■ **TASK ITEM**:
Transcribe the data underneath exactly. No images belong in your version.

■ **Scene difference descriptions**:
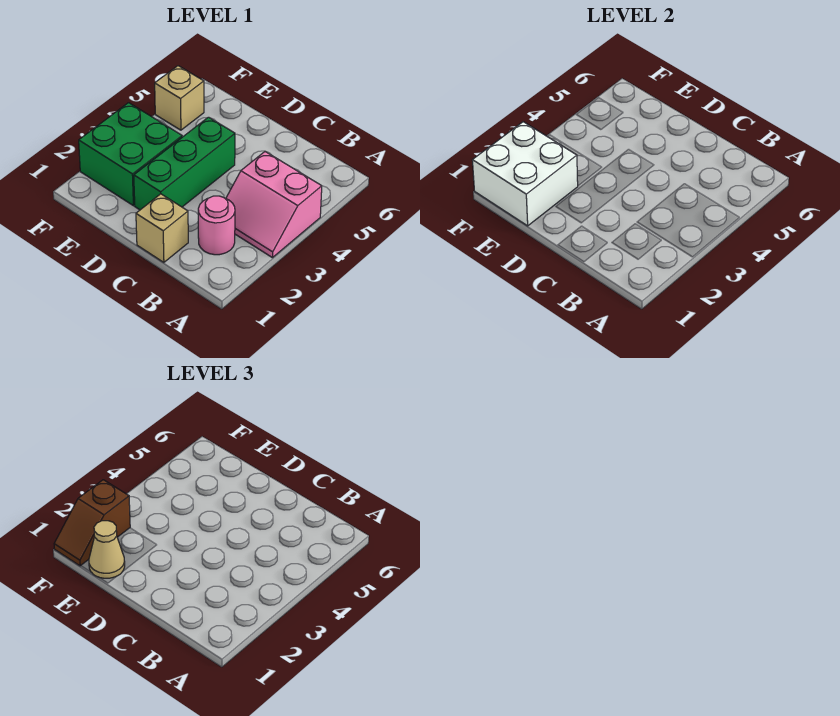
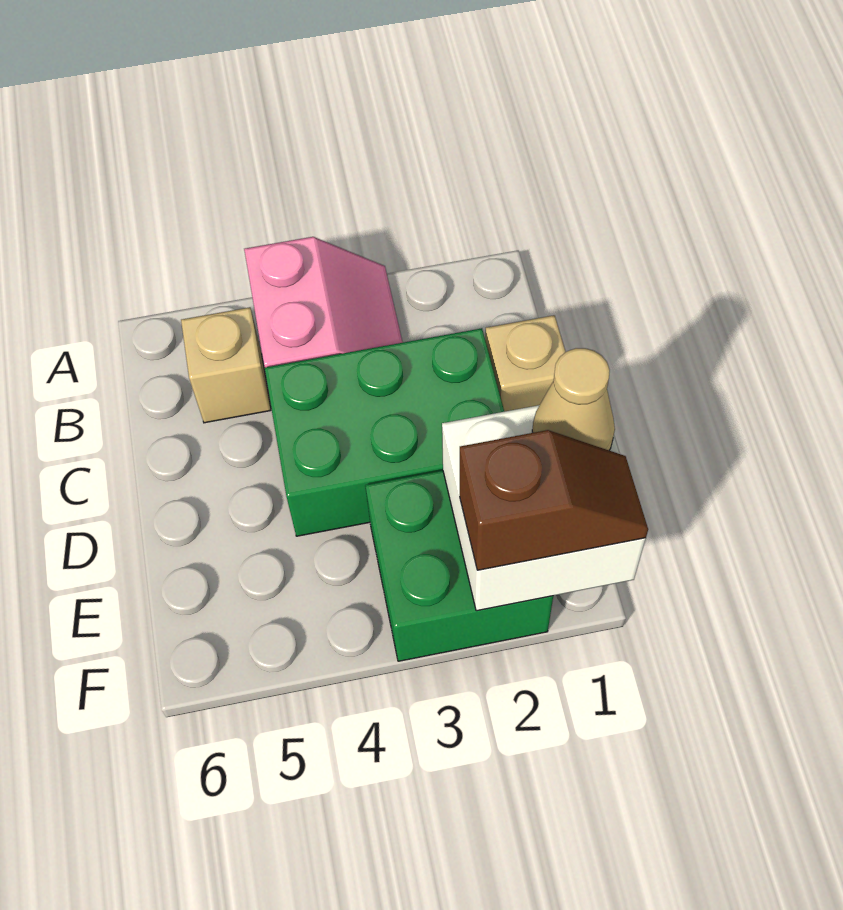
pink 1x1 round brick [198,196,235,255] -> none
green 1x3 brick [134,117,235,210] -> green 2x3 brick [265,328,504,536]
tan 1x1 brick [155,66,204,130] -> tan 1x1 brick moved to [181,307,271,423]

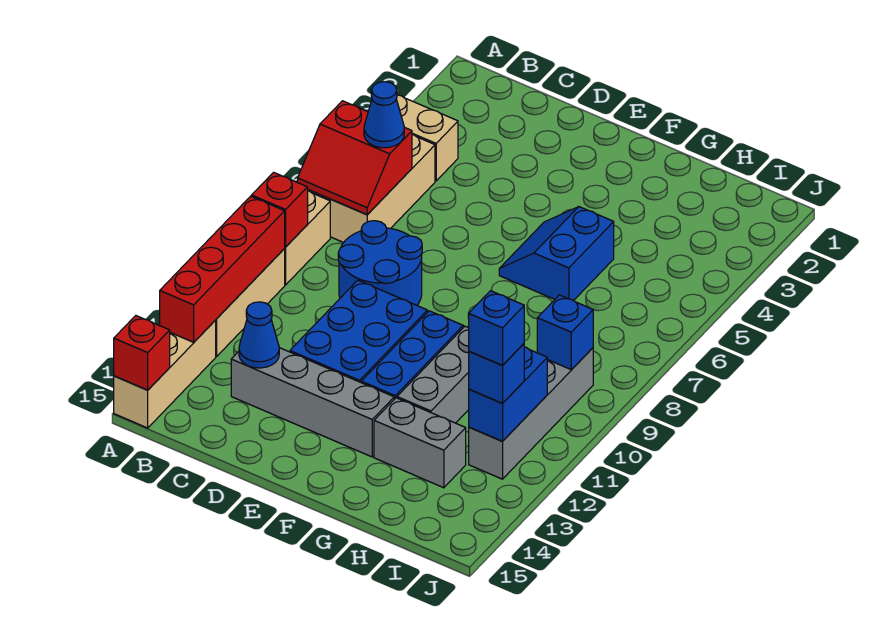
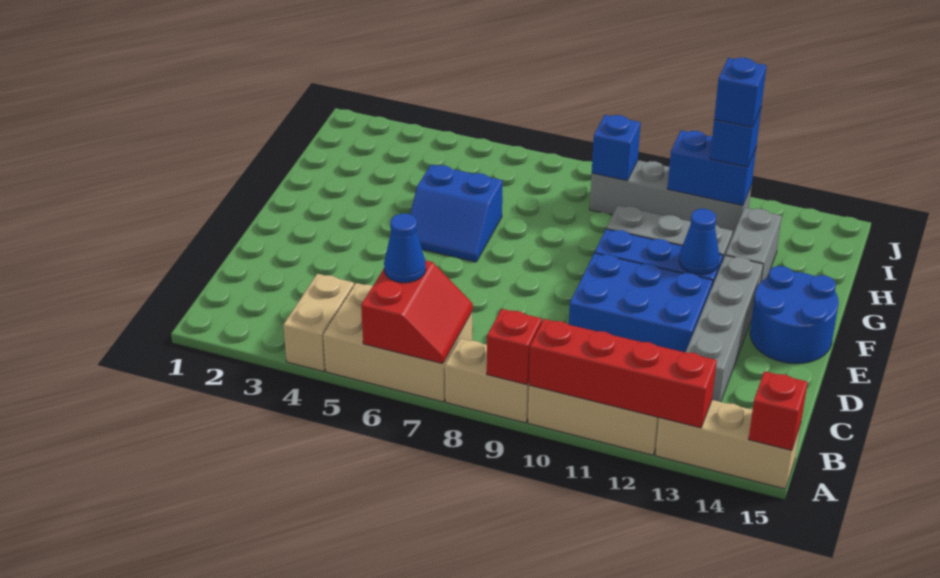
blue 2x2 round brick [338,221,422,305] -> blue 2x2 round brick moved to [750,266,839,364]
blue 1x1 cone [239,302,279,368] -> blue 1x1 cone moved to [679,209,719,275]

■ **SOLUTION TO THIS EXERCISE**:
pink 1x1 round brick [198,196,235,255] -> none
green 1x3 brick [134,117,235,210] -> green 2x3 brick [265,328,504,536]
tan 1x1 brick [155,66,204,130] -> tan 1x1 brick moved to [181,307,271,423]

blue 2x2 round brick [338,221,422,305] -> blue 2x2 round brick moved to [750,266,839,364]
blue 1x1 cone [239,302,279,368] -> blue 1x1 cone moved to [679,209,719,275]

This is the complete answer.